*** DATASET RECORDS ***

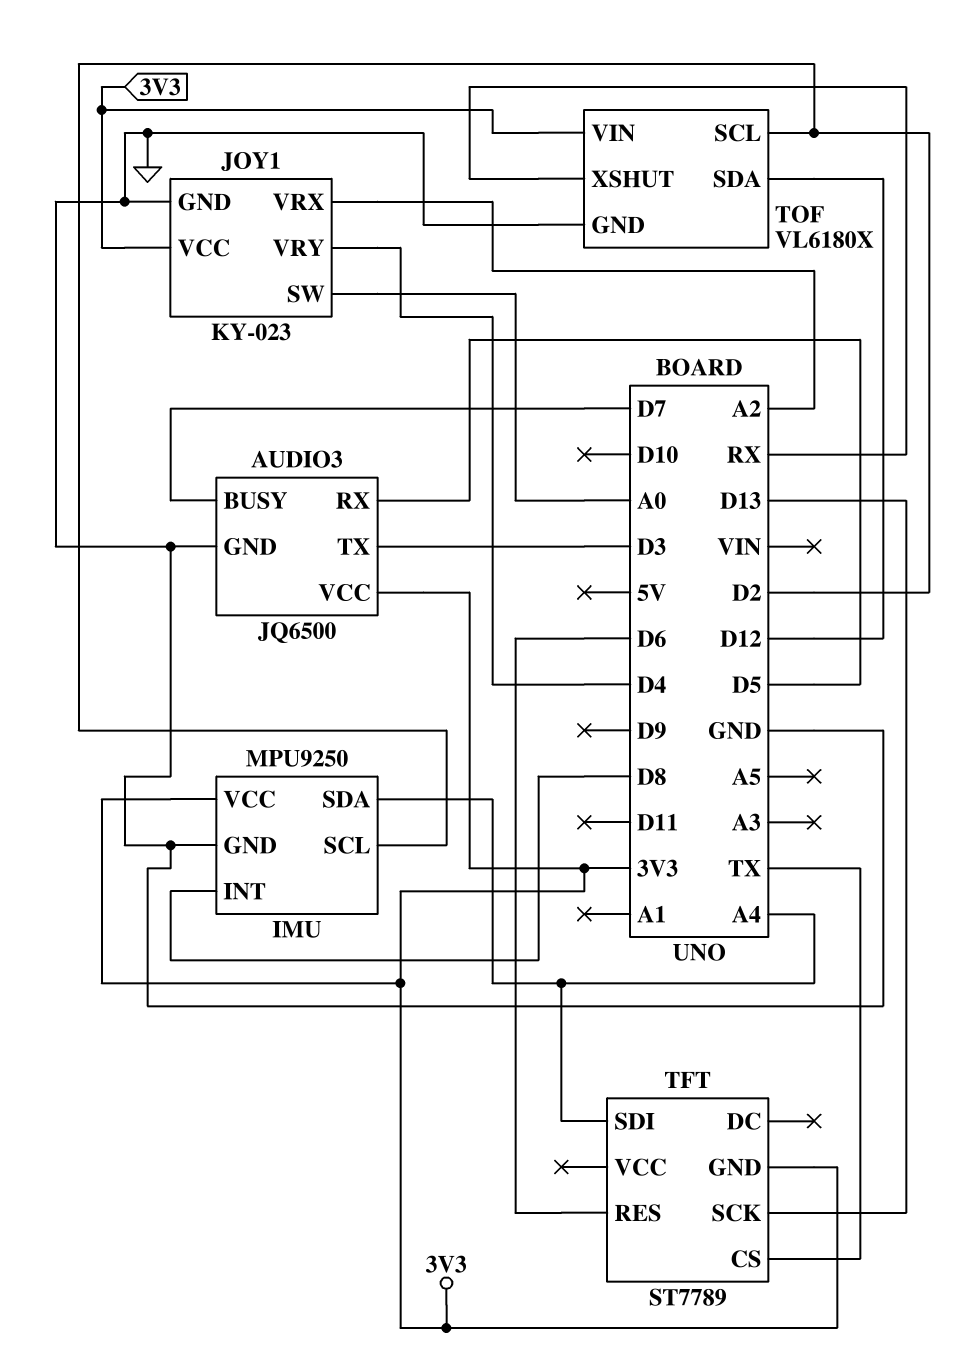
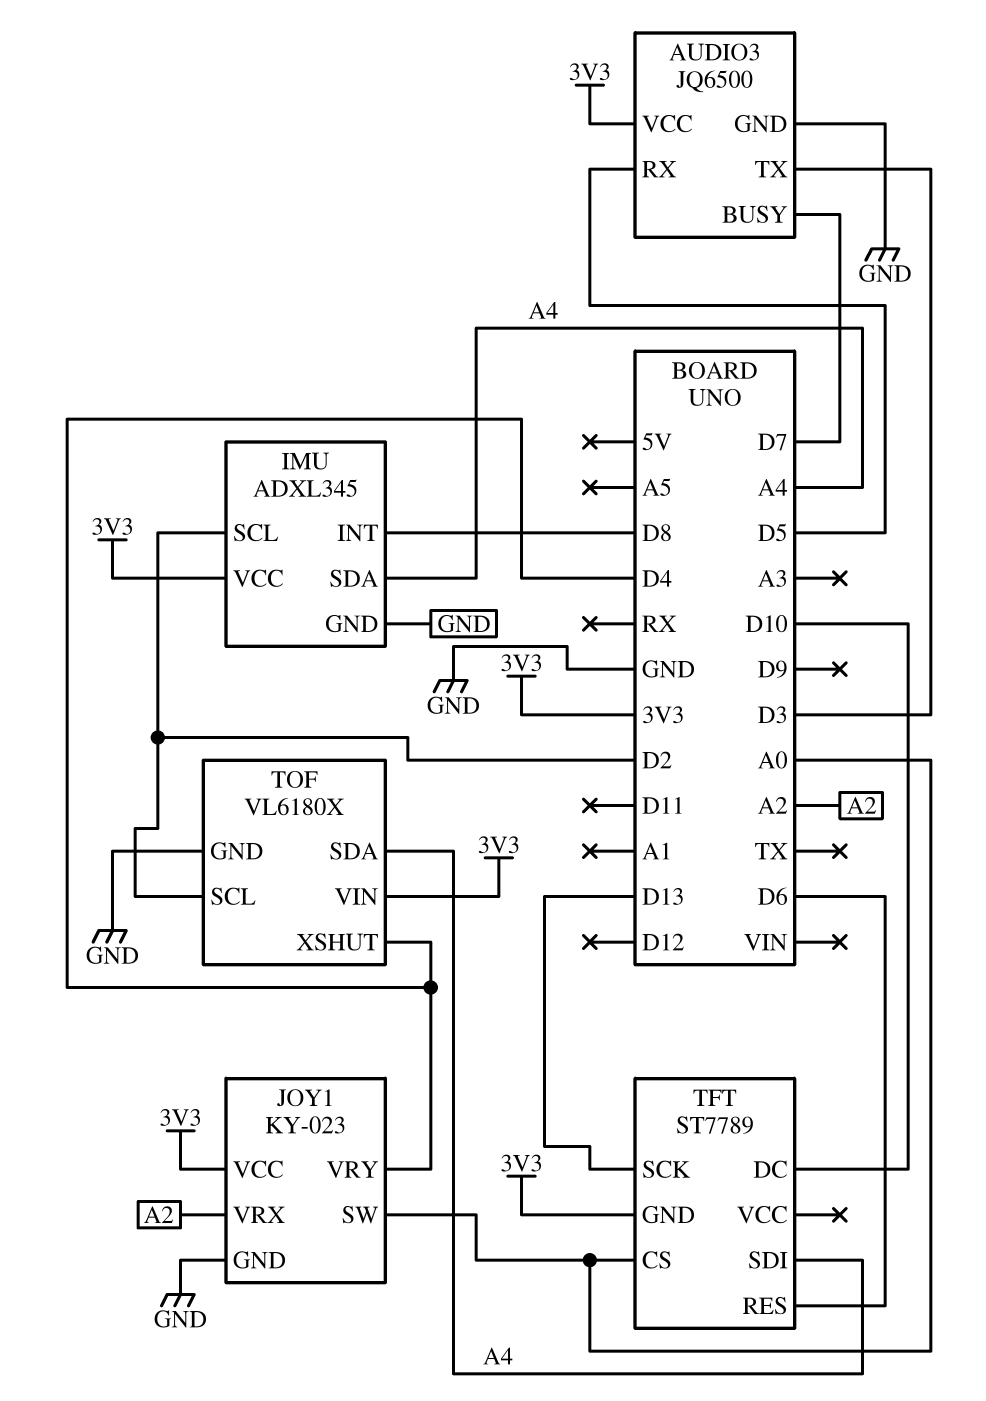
IMU: MPU9250 -> ADXL345
TFT pin CS: TX -> A0
TFT pin DC: none -> D10
TOF pin SDA: D12 -> A4
TOF pin XSHUT: RX -> D4

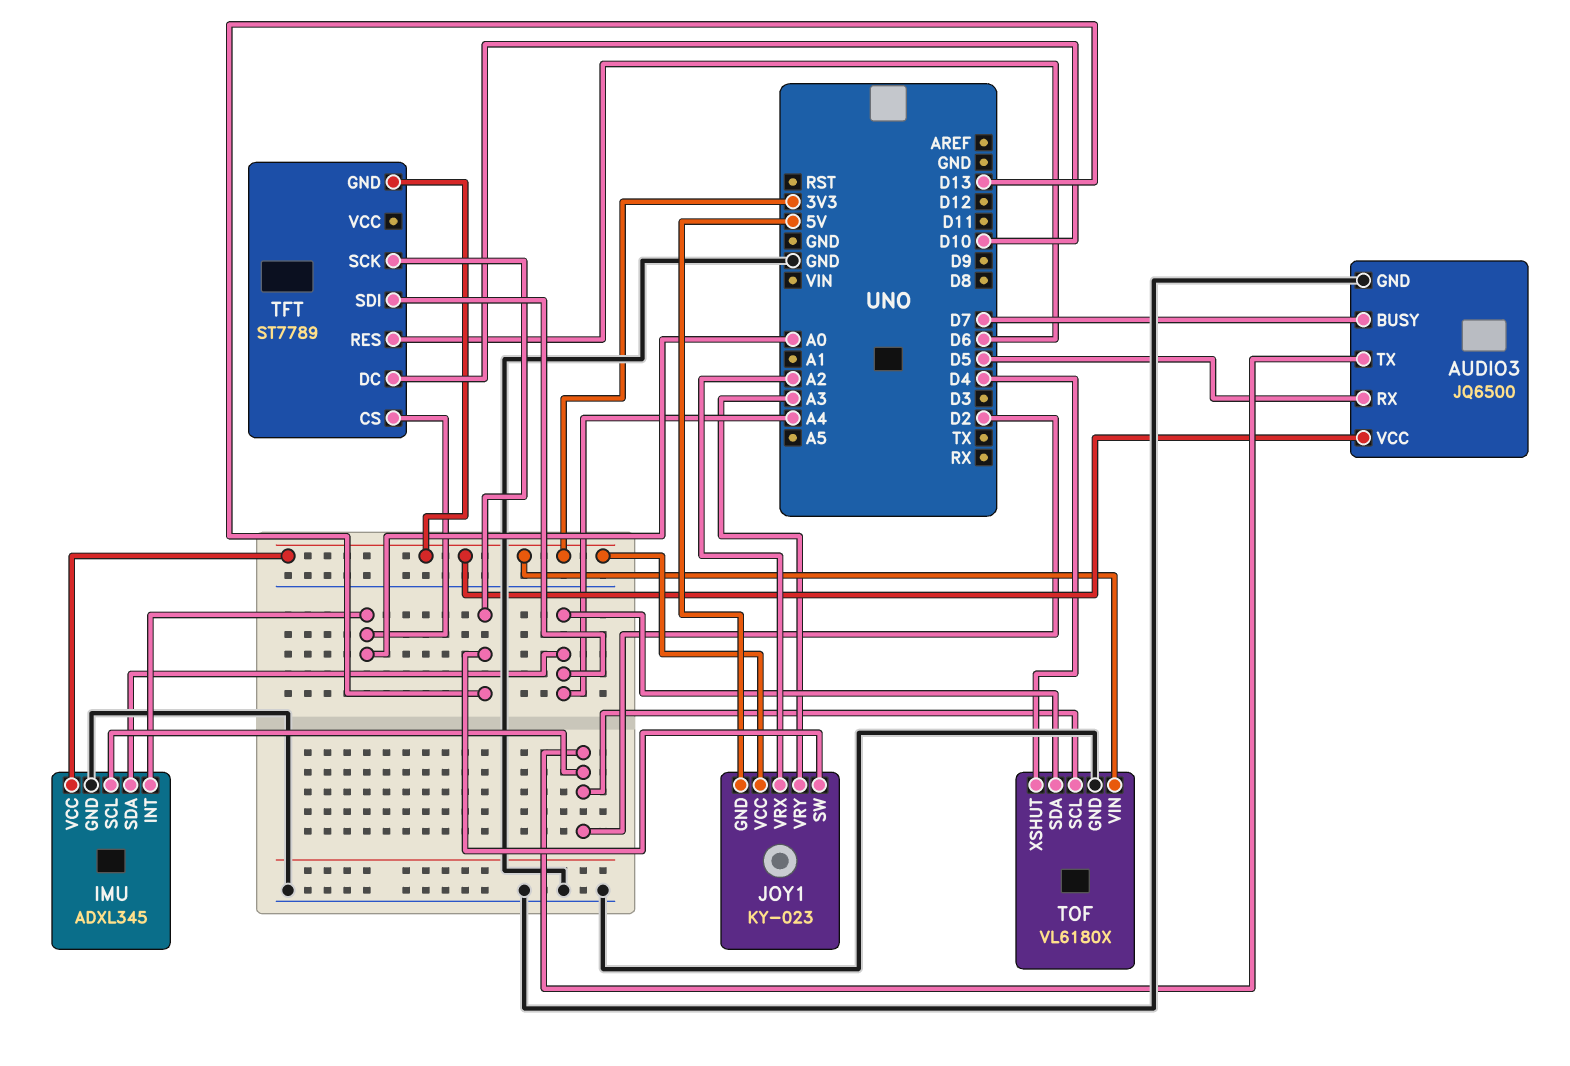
AUDIO3 pin TX: D3 -> D2
IMU pin INT: D8 -> A0
JOY1 pin GND: GND -> 5V
JOY1 pin SW: A0 -> D13
JOY1 pin VRY: D4 -> A3

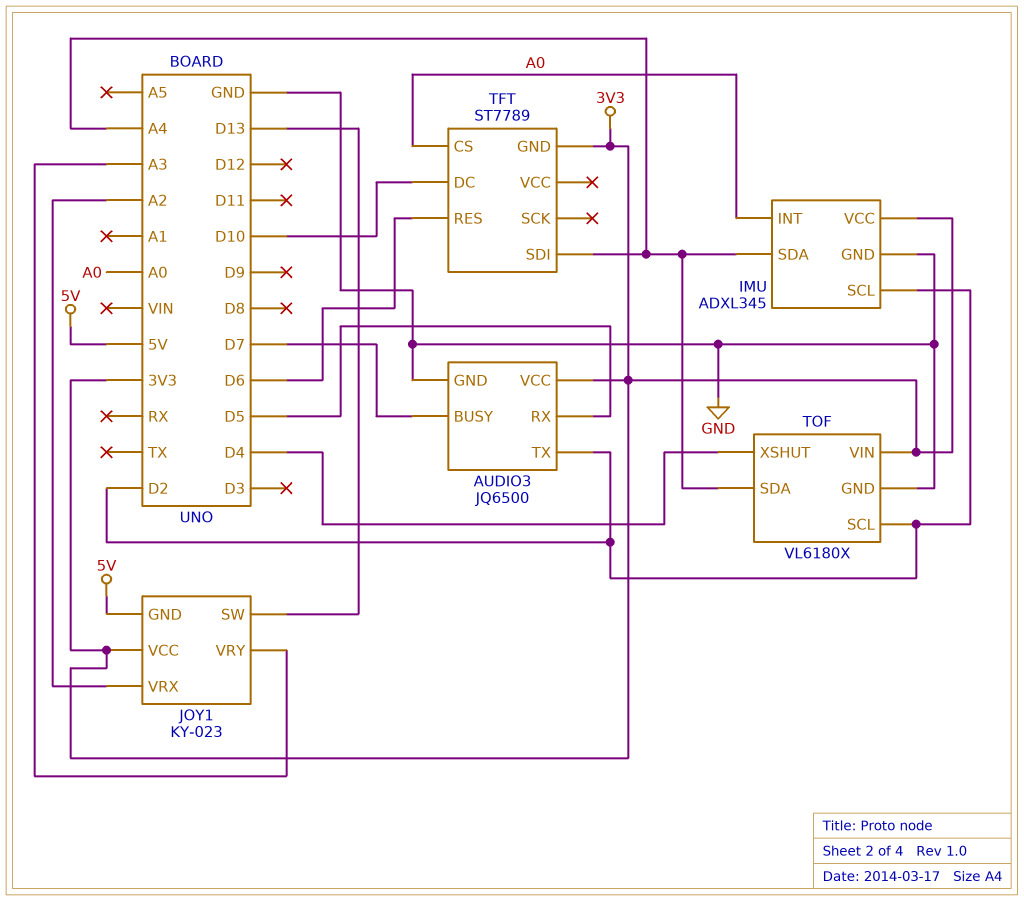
TFT pin SCK: D13 -> none

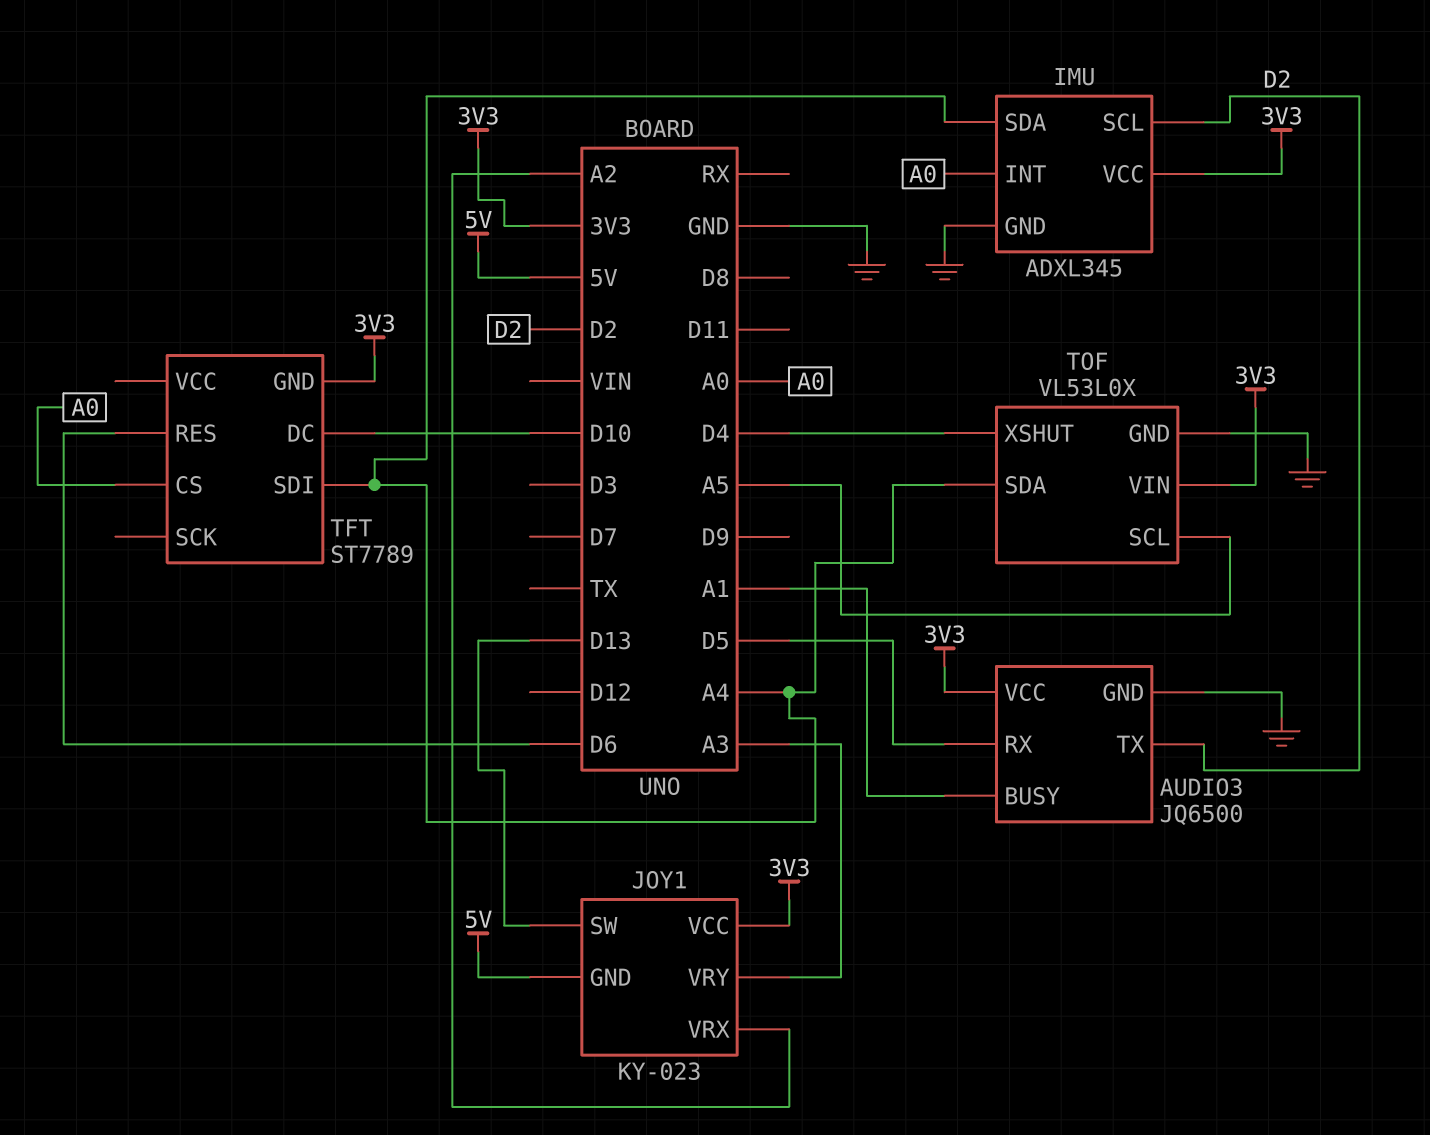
AUDIO3 pin BUSY: D7 -> A1
TOF: VL6180X -> VL53L0X
TOF pin SCL: D2 -> A5

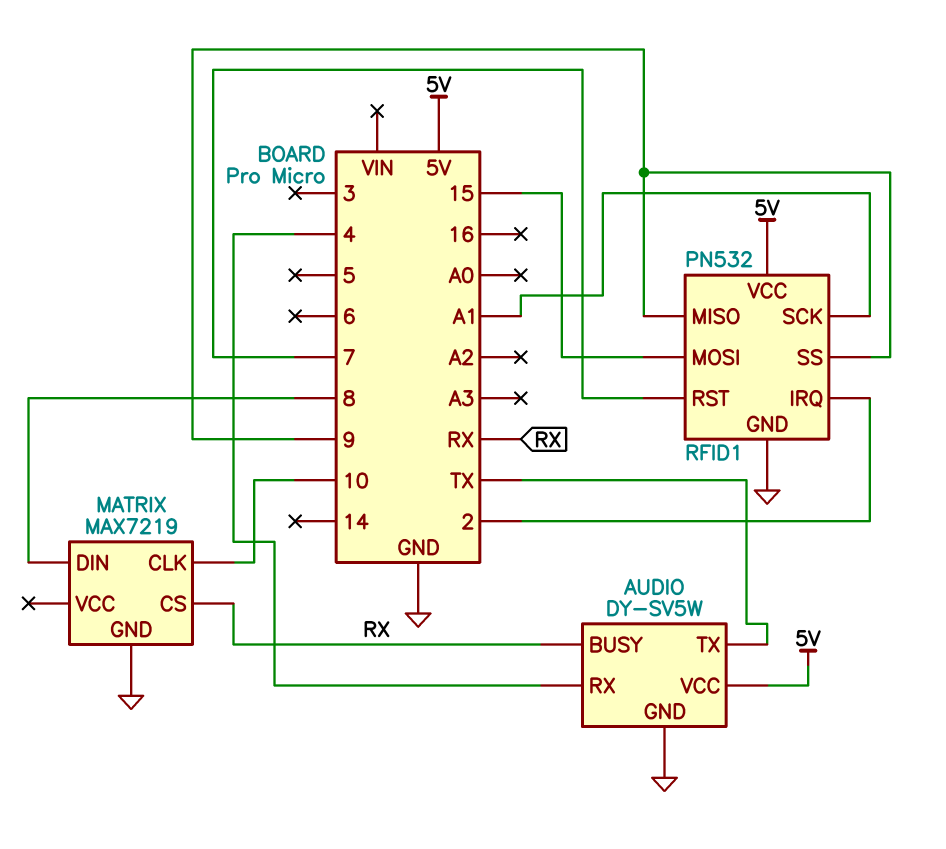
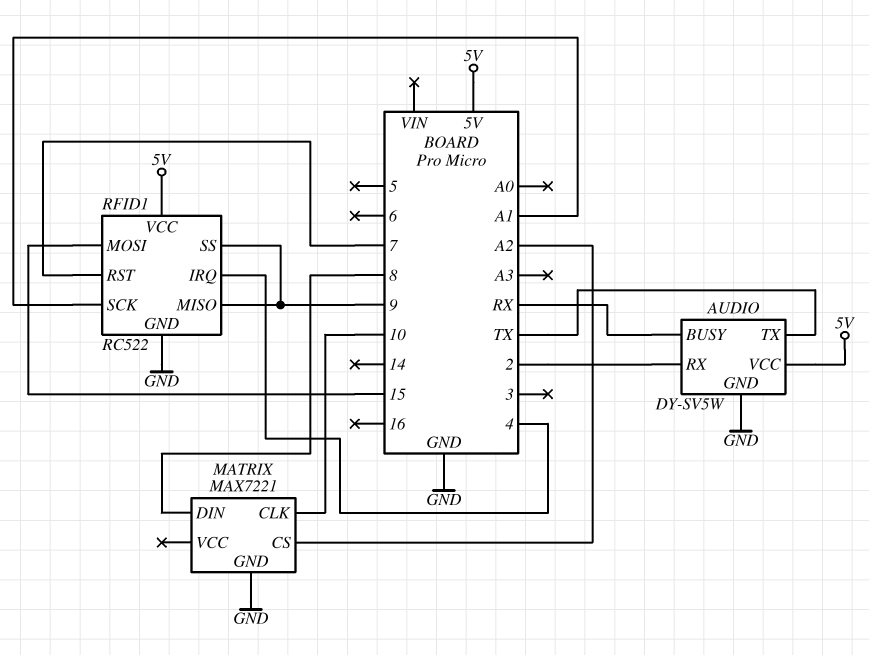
AUDIO pin RX: 4 -> 2
MATRIX: MAX7219 -> MAX7221
MATRIX pin CS: RX -> A2
RFID1: PN532 -> RC522
RFID1 pin IRQ: 2 -> 4

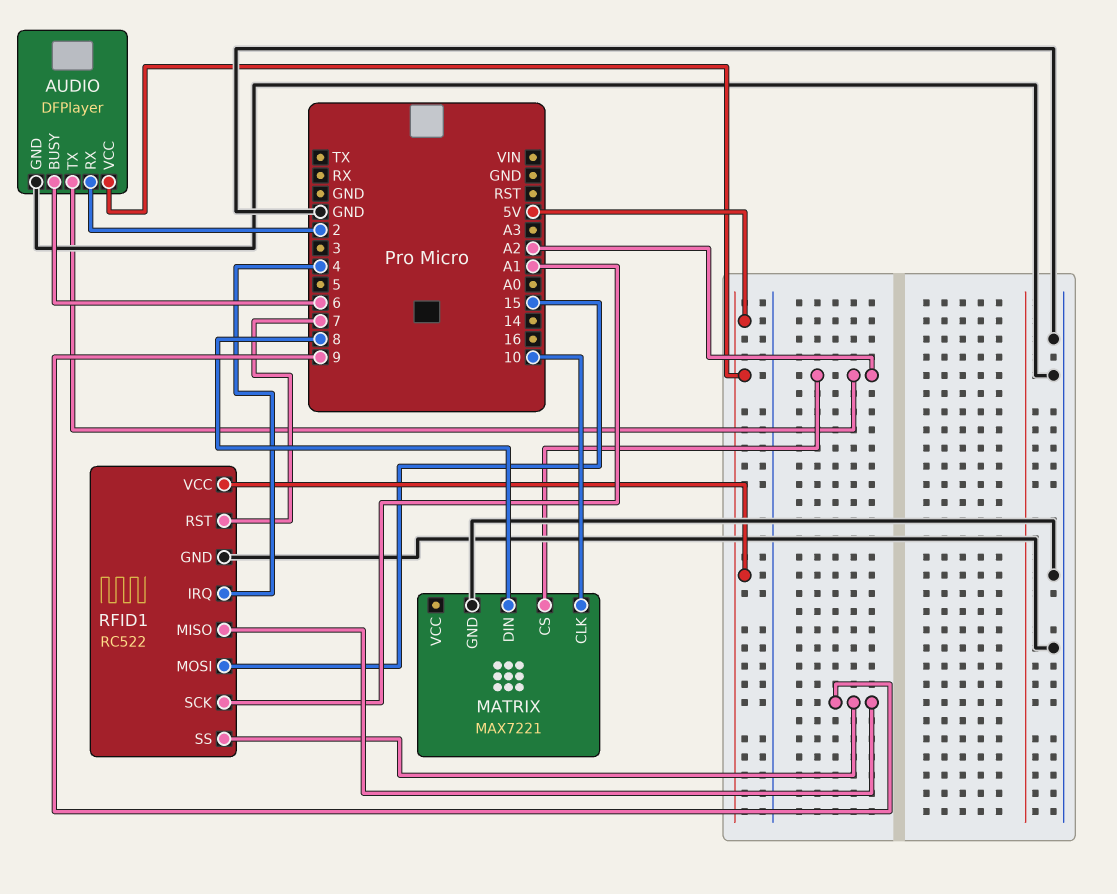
AUDIO: DY-SV5W -> DFPlayer
AUDIO pin BUSY: RX -> 6
AUDIO pin TX: TX -> A2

*** End of DATASET RECORDS ***

WHAT YOU WILL DO: The copy must match each record exactly, apart from the images, which stay out.

RESPONSE TO THE TASK:
IMU: MPU9250 -> ADXL345
TFT pin CS: TX -> A0
TFT pin DC: none -> D10
TOF pin SDA: D12 -> A4
TOF pin XSHUT: RX -> D4

AUDIO3 pin TX: D3 -> D2
IMU pin INT: D8 -> A0
JOY1 pin GND: GND -> 5V
JOY1 pin SW: A0 -> D13
JOY1 pin VRY: D4 -> A3

TFT pin SCK: D13 -> none

AUDIO3 pin BUSY: D7 -> A1
TOF: VL6180X -> VL53L0X
TOF pin SCL: D2 -> A5

AUDIO pin RX: 4 -> 2
MATRIX: MAX7219 -> MAX7221
MATRIX pin CS: RX -> A2
RFID1: PN532 -> RC522
RFID1 pin IRQ: 2 -> 4

AUDIO: DY-SV5W -> DFPlayer
AUDIO pin BUSY: RX -> 6
AUDIO pin TX: TX -> A2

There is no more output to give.